----- Data shown -----
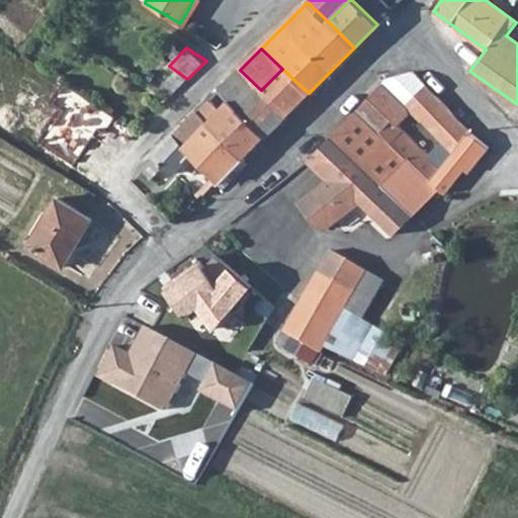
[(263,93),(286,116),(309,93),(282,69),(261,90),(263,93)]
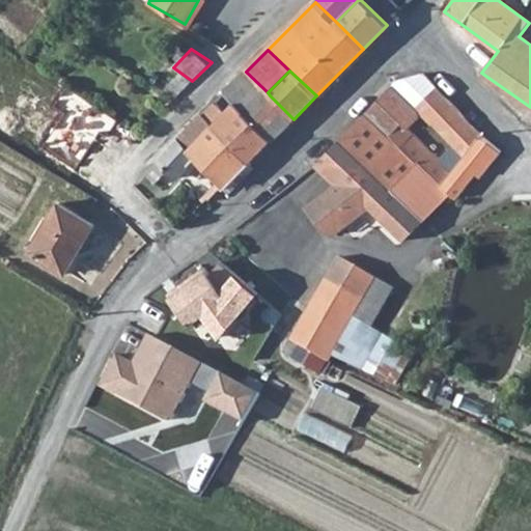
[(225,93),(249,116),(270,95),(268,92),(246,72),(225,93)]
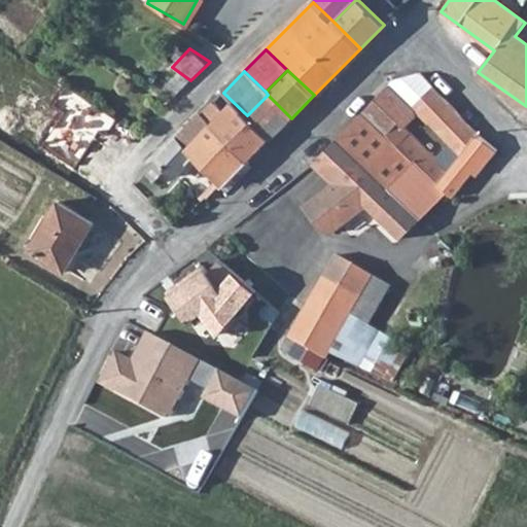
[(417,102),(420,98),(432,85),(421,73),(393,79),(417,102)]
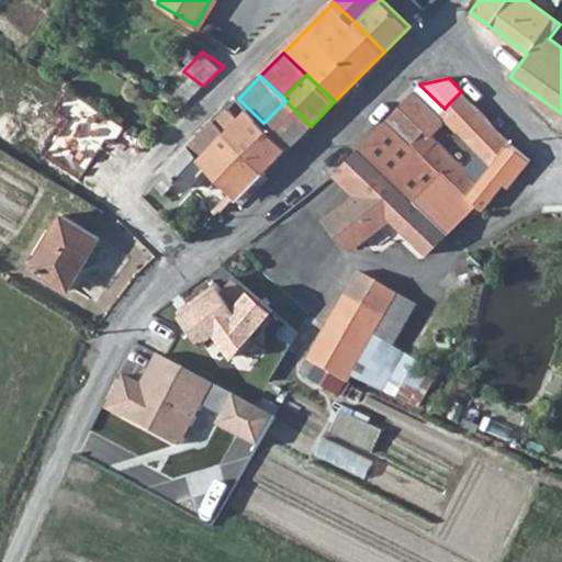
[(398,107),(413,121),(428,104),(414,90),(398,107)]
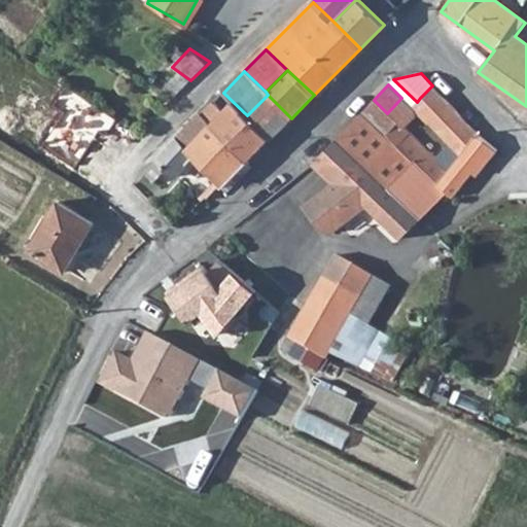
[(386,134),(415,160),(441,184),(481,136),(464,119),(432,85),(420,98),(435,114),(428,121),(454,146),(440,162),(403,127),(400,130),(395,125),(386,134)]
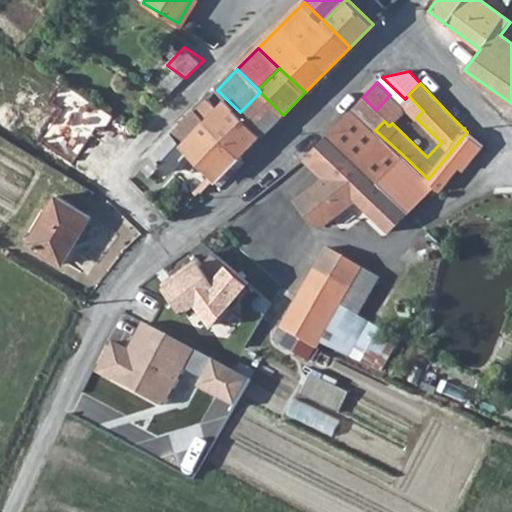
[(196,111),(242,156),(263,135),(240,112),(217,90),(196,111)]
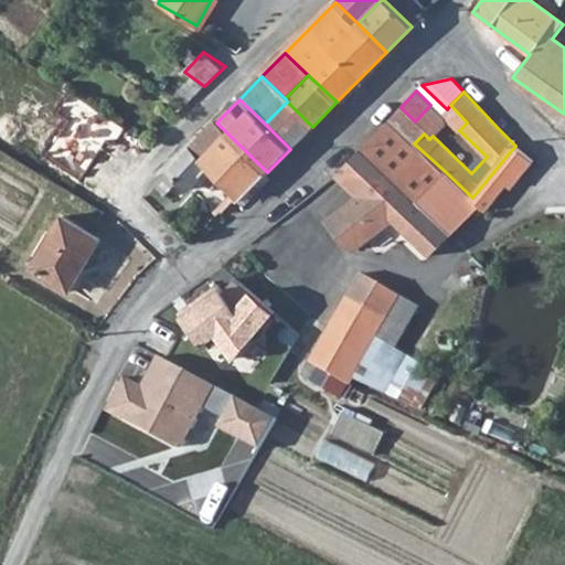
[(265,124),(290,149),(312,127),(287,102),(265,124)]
-----
● About this task
Please write out exactly the lines from the one holding "[(417,102),(420,98),(432,85),(421,73),(393,79),(417,102)]" through the last line of the material above, both included, as a copy without pictures.

● Answer to this exercise
[(417,102),(420,98),(432,85),(421,73),(393,79),(417,102)]
[(398,107),(413,121),(428,104),(414,90),(398,107)]
[(386,134),(415,160),(441,184),(481,136),(464,119),(432,85),(420,98),(435,114),(428,121),(454,146),(440,162),(403,127),(400,130),(395,125),(386,134)]
[(196,111),(242,156),(263,135),(240,112),(217,90),(196,111)]
[(265,124),(290,149),(312,127),(287,102),(265,124)]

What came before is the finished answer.